RECORDS FOR THE TASK Start Marker
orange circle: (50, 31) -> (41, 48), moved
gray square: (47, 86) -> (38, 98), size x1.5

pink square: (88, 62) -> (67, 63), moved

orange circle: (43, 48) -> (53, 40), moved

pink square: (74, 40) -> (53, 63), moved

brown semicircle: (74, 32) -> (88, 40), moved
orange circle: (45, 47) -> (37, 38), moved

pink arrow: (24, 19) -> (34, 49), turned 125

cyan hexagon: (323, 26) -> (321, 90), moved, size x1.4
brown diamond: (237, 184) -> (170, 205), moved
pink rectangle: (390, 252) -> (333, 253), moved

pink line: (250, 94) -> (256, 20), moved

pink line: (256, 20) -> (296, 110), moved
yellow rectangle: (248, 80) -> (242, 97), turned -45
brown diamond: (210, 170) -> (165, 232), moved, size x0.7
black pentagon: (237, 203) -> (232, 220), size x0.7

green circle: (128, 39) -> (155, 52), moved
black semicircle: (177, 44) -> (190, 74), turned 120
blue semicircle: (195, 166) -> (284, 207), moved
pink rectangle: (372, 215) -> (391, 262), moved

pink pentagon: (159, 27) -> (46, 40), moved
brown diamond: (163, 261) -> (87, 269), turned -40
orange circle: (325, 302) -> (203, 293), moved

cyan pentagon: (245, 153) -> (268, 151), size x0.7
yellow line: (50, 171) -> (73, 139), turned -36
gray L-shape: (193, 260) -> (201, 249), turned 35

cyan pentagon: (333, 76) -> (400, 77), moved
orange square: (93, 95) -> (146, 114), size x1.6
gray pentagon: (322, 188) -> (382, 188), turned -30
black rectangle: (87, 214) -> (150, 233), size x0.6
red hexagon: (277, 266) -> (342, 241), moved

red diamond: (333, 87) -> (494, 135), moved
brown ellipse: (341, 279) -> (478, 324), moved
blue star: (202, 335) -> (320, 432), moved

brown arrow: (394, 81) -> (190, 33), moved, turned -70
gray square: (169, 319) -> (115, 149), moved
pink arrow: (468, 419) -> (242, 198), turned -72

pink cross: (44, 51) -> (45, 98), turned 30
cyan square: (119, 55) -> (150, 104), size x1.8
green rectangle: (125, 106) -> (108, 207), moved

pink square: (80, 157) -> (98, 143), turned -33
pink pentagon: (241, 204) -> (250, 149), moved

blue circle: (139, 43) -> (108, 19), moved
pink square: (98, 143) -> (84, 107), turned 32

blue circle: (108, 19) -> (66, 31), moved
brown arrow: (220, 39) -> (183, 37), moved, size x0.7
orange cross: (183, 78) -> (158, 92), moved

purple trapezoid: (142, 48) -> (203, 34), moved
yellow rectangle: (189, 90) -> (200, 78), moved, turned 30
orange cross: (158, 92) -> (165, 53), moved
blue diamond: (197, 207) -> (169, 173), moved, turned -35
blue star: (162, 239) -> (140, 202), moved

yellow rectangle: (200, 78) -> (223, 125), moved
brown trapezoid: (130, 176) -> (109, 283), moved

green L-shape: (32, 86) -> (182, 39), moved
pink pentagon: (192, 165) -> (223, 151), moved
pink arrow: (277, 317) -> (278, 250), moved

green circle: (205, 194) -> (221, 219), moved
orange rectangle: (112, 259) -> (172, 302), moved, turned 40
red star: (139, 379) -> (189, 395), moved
RECORDS FOR THE TASK End Marker
**WORK REQUEST**
Scan the records above for the lines holding "gray L-shape: (193, 260)" and "green rectangle: (125, 106)". Transcribe those two and every line between them word for word, and no others.

**PROBLEM SOLUTION**
gray L-shape: (193, 260) -> (201, 249), turned 35

cyan pentagon: (333, 76) -> (400, 77), moved
orange square: (93, 95) -> (146, 114), size x1.6
gray pentagon: (322, 188) -> (382, 188), turned -30
black rectangle: (87, 214) -> (150, 233), size x0.6
red hexagon: (277, 266) -> (342, 241), moved

red diamond: (333, 87) -> (494, 135), moved
brown ellipse: (341, 279) -> (478, 324), moved
blue star: (202, 335) -> (320, 432), moved

brown arrow: (394, 81) -> (190, 33), moved, turned -70
gray square: (169, 319) -> (115, 149), moved
pink arrow: (468, 419) -> (242, 198), turned -72

pink cross: (44, 51) -> (45, 98), turned 30
cyan square: (119, 55) -> (150, 104), size x1.8
green rectangle: (125, 106) -> (108, 207), moved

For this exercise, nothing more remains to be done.